#### Written task:
Return exactly the lines below, starting with the one that has "camera: 20 degrees right, 10 degrees down" and going on through the one that has "(343, 124) = (410, 89): none".

#### Exercise material:
===============
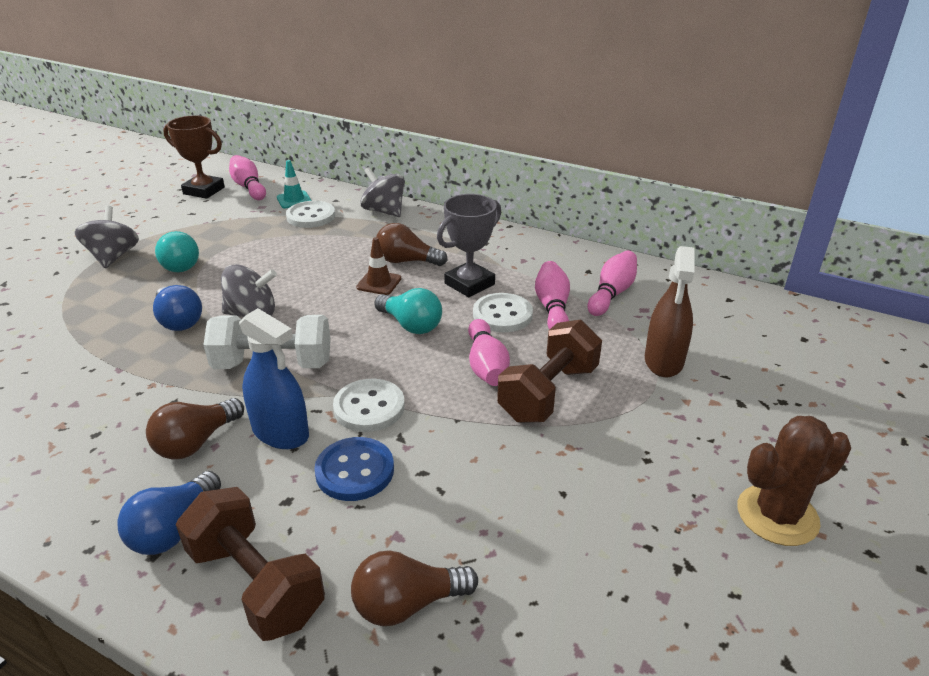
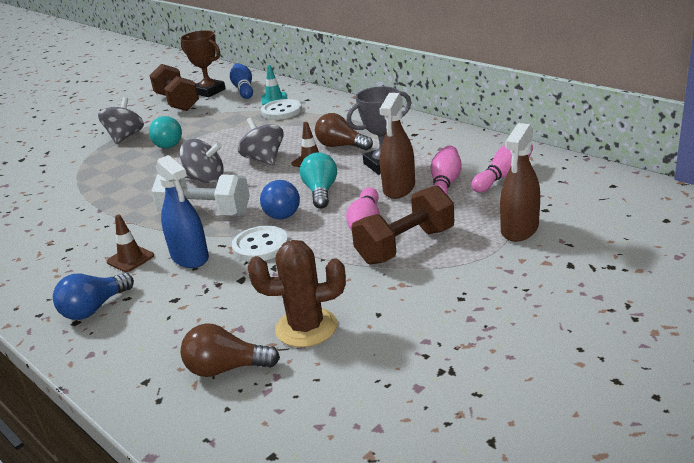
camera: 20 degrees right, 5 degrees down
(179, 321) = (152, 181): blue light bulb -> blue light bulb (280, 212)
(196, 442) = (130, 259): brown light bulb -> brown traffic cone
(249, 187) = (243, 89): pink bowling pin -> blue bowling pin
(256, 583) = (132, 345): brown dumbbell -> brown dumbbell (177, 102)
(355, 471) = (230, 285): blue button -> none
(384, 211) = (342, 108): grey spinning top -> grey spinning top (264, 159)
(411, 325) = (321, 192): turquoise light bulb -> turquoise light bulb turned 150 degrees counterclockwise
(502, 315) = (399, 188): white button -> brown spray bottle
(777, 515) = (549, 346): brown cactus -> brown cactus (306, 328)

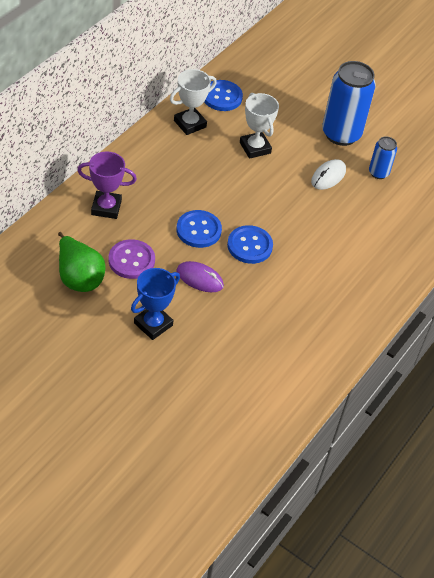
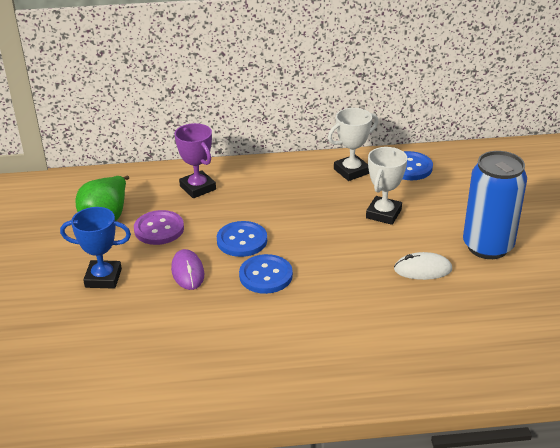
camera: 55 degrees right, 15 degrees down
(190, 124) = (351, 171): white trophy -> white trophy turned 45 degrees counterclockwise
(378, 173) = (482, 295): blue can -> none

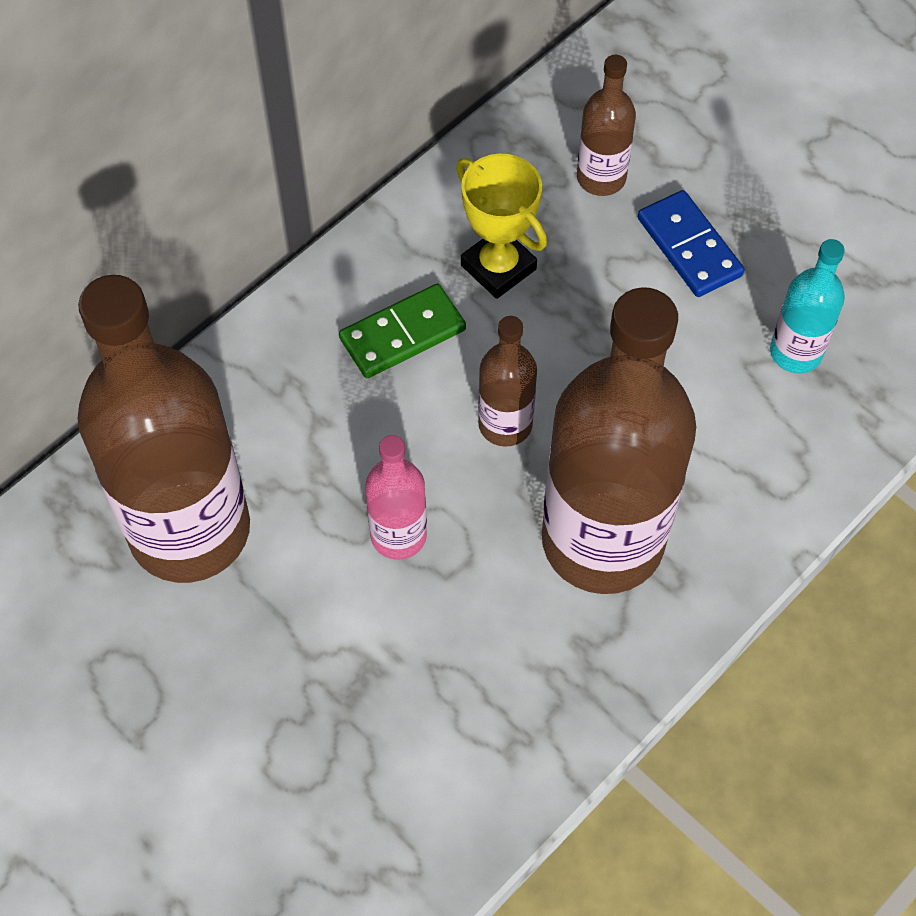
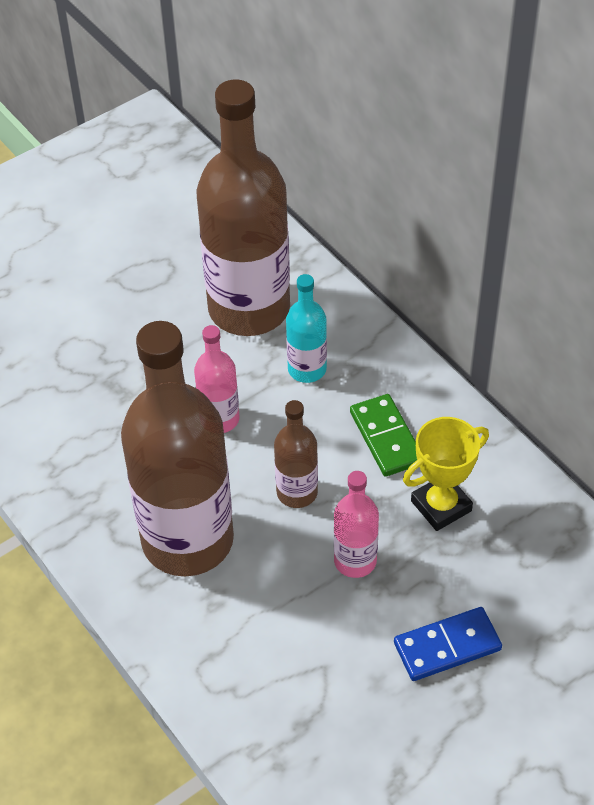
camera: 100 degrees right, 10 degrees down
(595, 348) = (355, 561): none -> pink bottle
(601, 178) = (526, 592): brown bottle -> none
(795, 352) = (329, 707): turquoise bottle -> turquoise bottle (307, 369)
===============
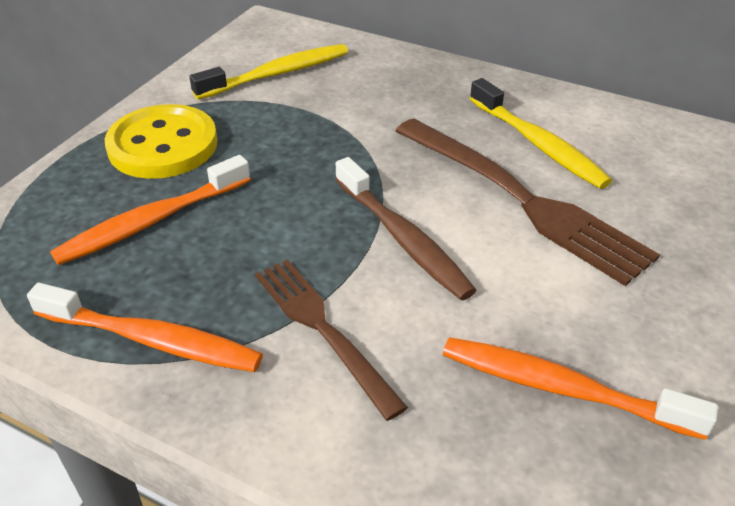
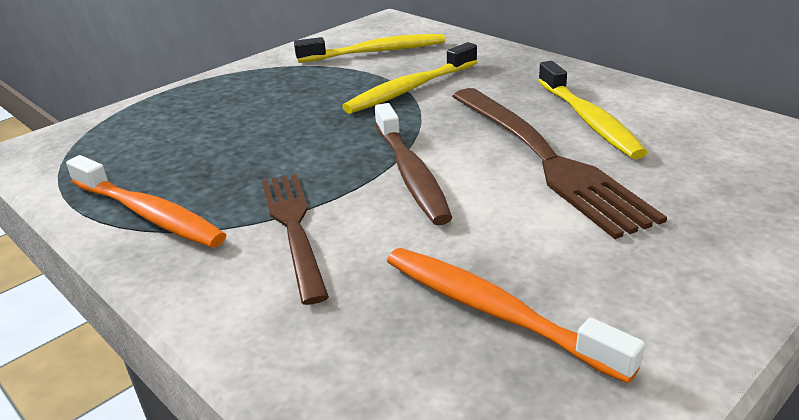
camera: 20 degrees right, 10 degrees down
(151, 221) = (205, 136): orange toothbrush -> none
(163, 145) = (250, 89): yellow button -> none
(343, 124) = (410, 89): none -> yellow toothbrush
===============
#### Reply to the task:
camera: 20 degrees right, 10 degrees down
(151, 221) = (205, 136): orange toothbrush -> none
(163, 145) = (250, 89): yellow button -> none
(343, 124) = (410, 89): none -> yellow toothbrush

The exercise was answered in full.